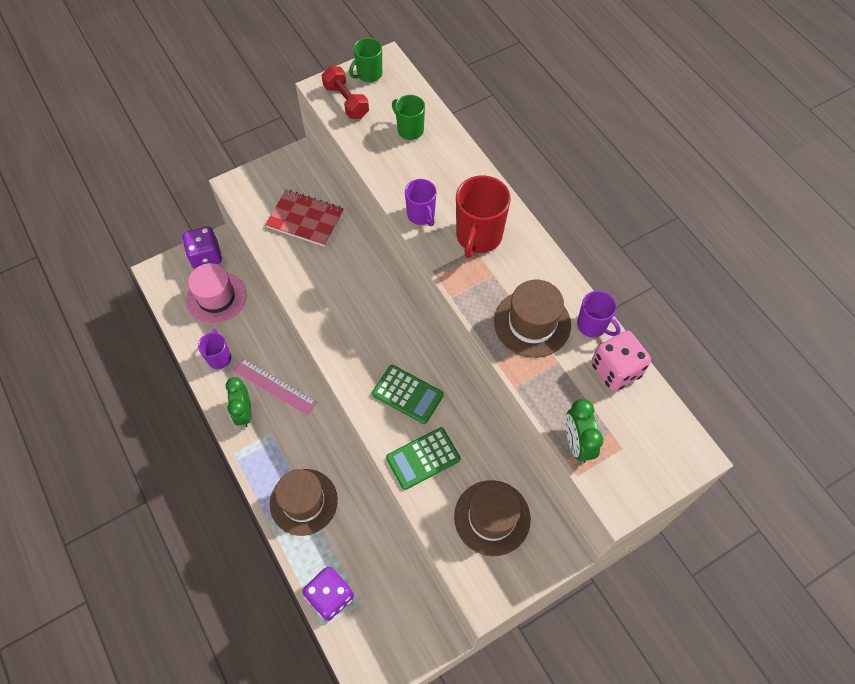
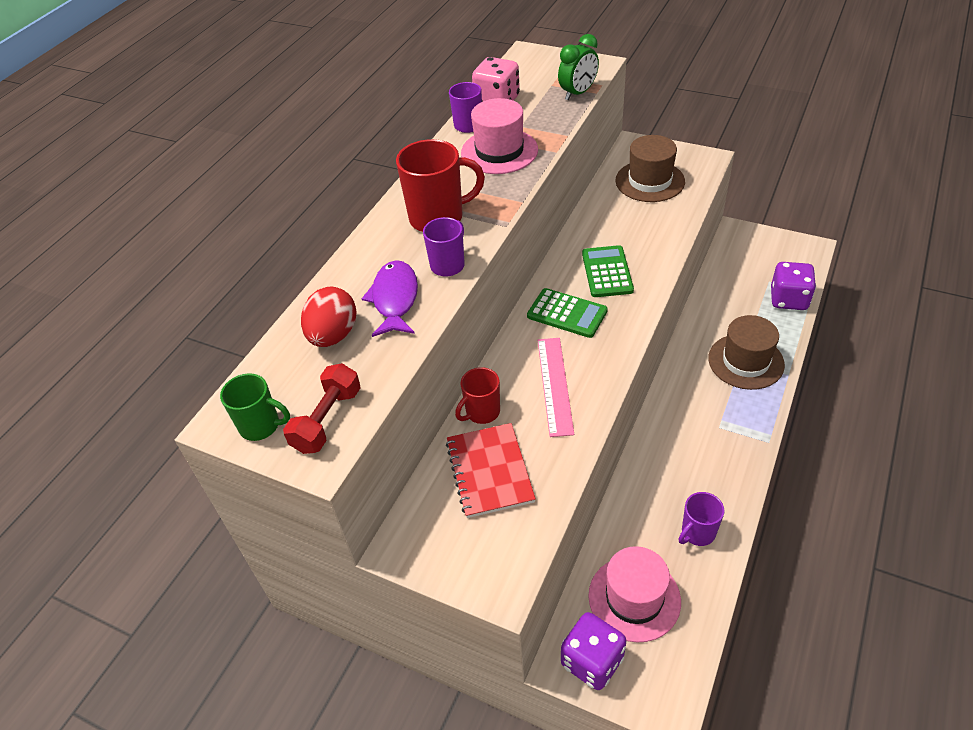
camera: 120 degrees left, 15 degrees down
(244, 412) = (725, 463): green clock -> none
(274, 386) = (674, 458): pink ruler -> pink ruler (554, 385)
(349, 239) = (482, 412): none -> red mug
(409, 130) = (333, 335): green mug -> red egg
(414, 172) = (395, 299): none -> purple fish
(423, 458) = (650, 234): green calculator -> green calculator (567, 313)
(532, 323) = (499, 151): brown hat -> pink hat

□ □ □

Work to be completed> Your answer must restate the entries word for word and contain no pictures.

Response below>
camera: 120 degrees left, 15 degrees down
(244, 412) = (725, 463): green clock -> none
(274, 386) = (674, 458): pink ruler -> pink ruler (554, 385)
(349, 239) = (482, 412): none -> red mug
(409, 130) = (333, 335): green mug -> red egg
(414, 172) = (395, 299): none -> purple fish
(423, 458) = (650, 234): green calculator -> green calculator (567, 313)
(532, 323) = (499, 151): brown hat -> pink hat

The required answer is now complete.